* **INSTRUCTIONS FOR THE TASK**
Below are the entries; return every line among them that holds the word "grey".

◆ ◆ ◆ ◆ ◆ ◆ ◆

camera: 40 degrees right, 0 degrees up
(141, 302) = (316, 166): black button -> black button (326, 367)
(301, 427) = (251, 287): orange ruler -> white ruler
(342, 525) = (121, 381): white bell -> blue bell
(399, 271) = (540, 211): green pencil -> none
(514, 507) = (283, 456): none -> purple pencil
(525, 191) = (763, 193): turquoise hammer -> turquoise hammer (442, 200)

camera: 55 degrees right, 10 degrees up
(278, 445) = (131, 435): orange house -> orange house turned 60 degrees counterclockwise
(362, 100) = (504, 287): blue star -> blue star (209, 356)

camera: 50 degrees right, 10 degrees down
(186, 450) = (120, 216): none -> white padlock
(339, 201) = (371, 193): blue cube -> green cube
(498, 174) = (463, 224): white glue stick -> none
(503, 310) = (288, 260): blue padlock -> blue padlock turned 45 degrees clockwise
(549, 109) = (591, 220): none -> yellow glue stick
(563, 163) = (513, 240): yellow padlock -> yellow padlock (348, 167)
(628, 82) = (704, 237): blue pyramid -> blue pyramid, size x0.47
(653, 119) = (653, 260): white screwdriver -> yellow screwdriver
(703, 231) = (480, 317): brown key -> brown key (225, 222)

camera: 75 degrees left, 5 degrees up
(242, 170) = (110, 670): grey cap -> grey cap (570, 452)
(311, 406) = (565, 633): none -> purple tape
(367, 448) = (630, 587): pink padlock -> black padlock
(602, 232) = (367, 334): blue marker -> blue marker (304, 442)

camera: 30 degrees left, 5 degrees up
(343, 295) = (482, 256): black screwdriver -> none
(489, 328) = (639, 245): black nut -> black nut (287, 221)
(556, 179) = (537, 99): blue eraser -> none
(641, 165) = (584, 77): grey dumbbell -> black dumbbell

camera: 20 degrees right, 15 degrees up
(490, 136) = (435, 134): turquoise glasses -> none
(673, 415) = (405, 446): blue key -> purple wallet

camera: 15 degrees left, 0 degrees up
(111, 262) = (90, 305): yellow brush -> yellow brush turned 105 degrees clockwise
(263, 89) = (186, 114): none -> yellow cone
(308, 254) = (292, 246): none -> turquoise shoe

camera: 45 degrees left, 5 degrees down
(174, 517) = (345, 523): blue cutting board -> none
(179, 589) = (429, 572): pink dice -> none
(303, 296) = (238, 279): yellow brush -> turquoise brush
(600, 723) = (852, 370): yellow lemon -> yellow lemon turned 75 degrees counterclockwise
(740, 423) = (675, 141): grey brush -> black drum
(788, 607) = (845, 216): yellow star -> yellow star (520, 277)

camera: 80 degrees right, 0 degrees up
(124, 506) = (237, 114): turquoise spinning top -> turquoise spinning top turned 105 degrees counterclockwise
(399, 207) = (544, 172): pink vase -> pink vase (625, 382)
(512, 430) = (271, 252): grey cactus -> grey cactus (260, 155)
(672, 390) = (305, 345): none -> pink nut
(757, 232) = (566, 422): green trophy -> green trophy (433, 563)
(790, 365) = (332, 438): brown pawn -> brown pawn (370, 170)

◆ ◆ ◆ ◆ ◆ ◆ ◆

* **COMPLETED EXERCISE**
(242, 170) = (110, 670): grey cap -> grey cap (570, 452)
(641, 165) = (584, 77): grey dumbbell -> black dumbbell
(740, 423) = (675, 141): grey brush -> black drum
(512, 430) = (271, 252): grey cactus -> grey cactus (260, 155)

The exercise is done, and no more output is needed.